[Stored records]
Start of Block
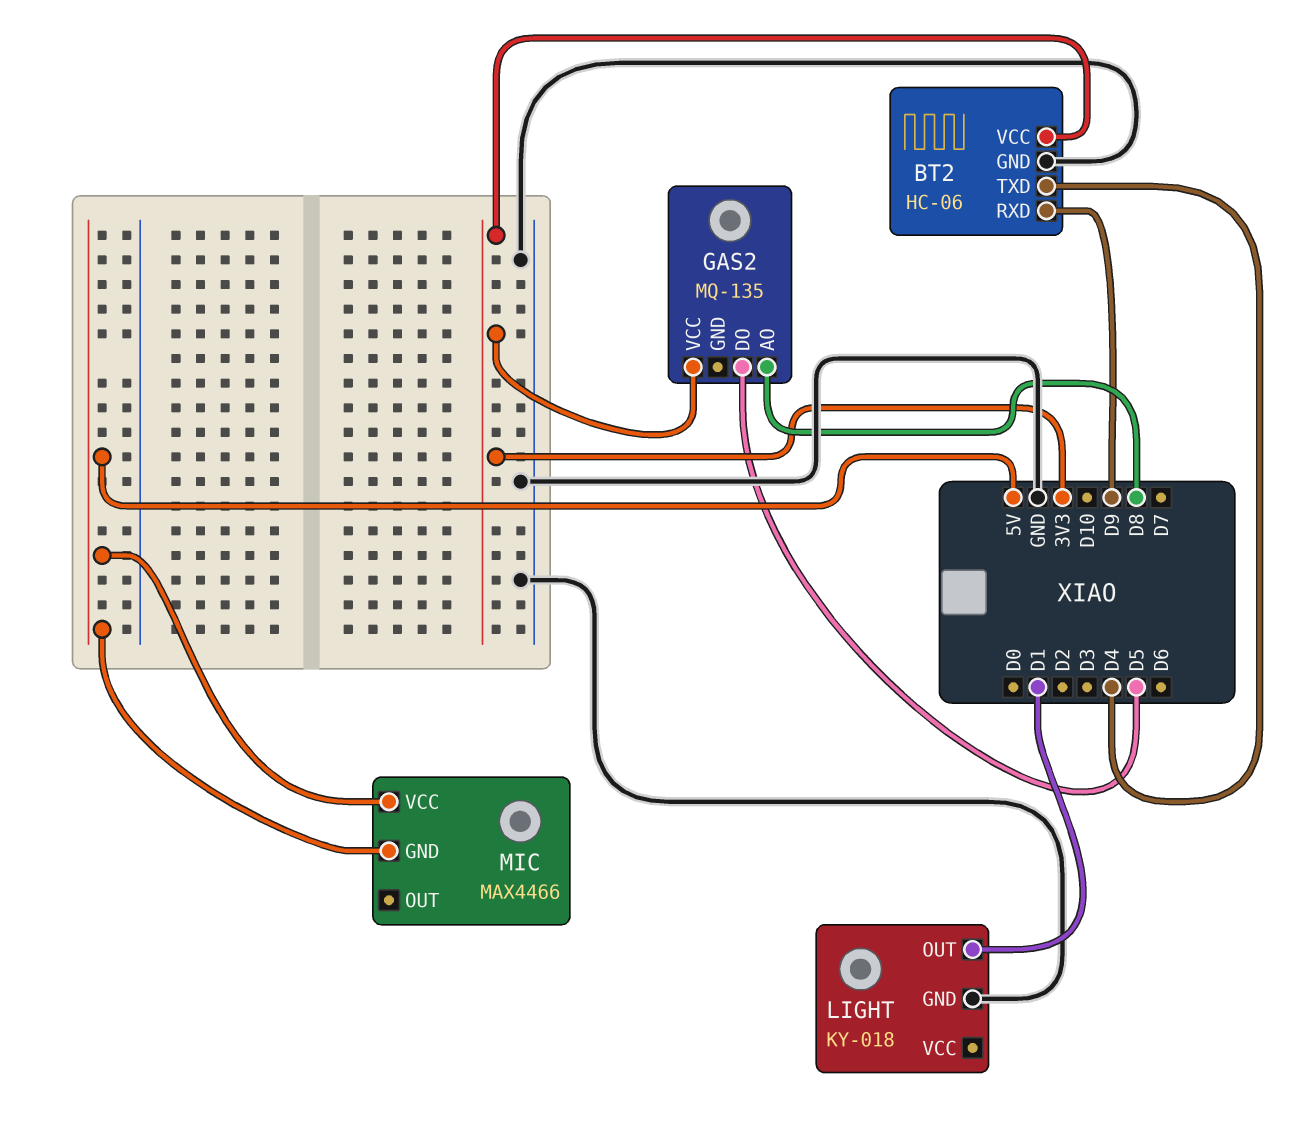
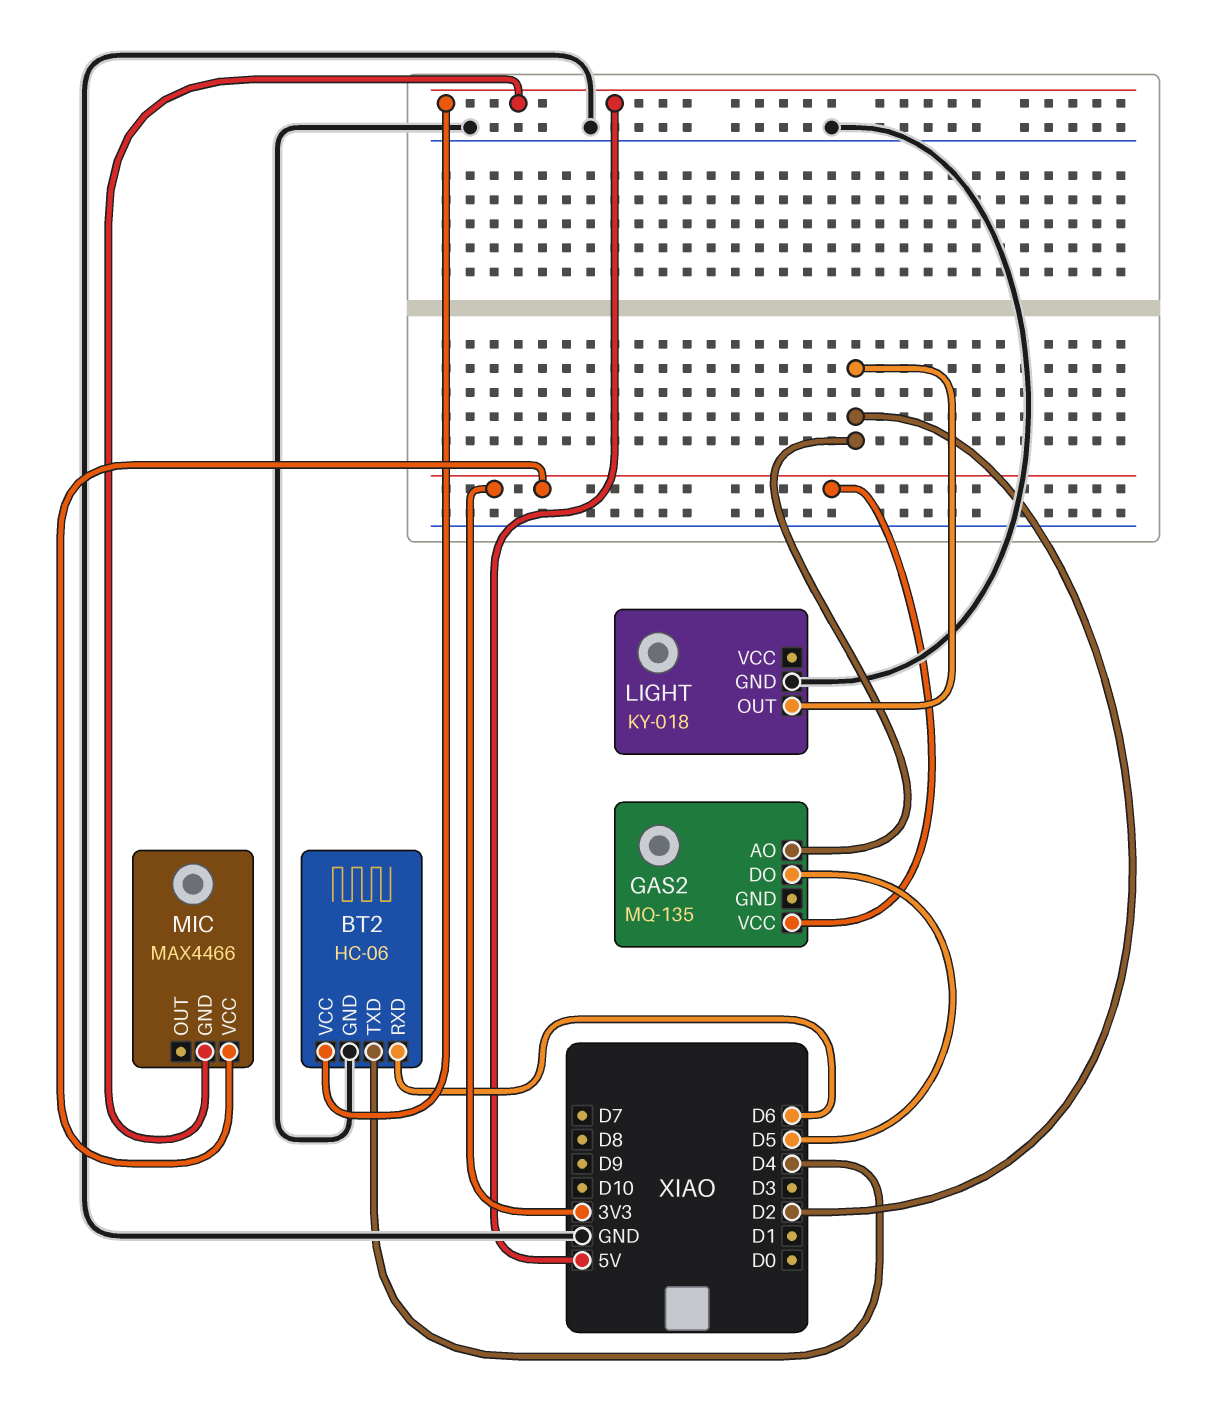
BT2 pin RXD: D9 -> D6
BT2 pin VCC: 3V3 -> 5V
GAS2 pin AO: D8 -> D2
LIGHT pin OUT: D1 -> D2
MIC pin VCC: 5V -> 3V3

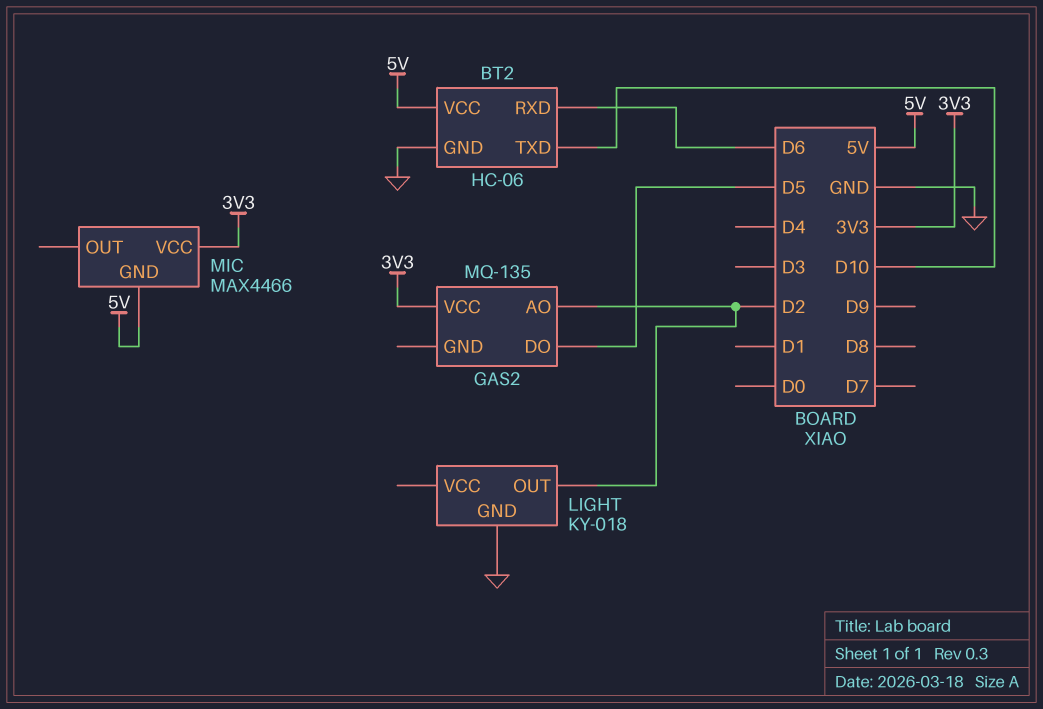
BT2 pin TXD: D4 -> D10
End of Block
> About this task
A verbatim copy of all the records, minus the pictures, is the expected answer.

> Solution to the problem
BT2 pin RXD: D9 -> D6
BT2 pin VCC: 3V3 -> 5V
GAS2 pin AO: D8 -> D2
LIGHT pin OUT: D1 -> D2
MIC pin VCC: 5V -> 3V3

BT2 pin TXD: D4 -> D10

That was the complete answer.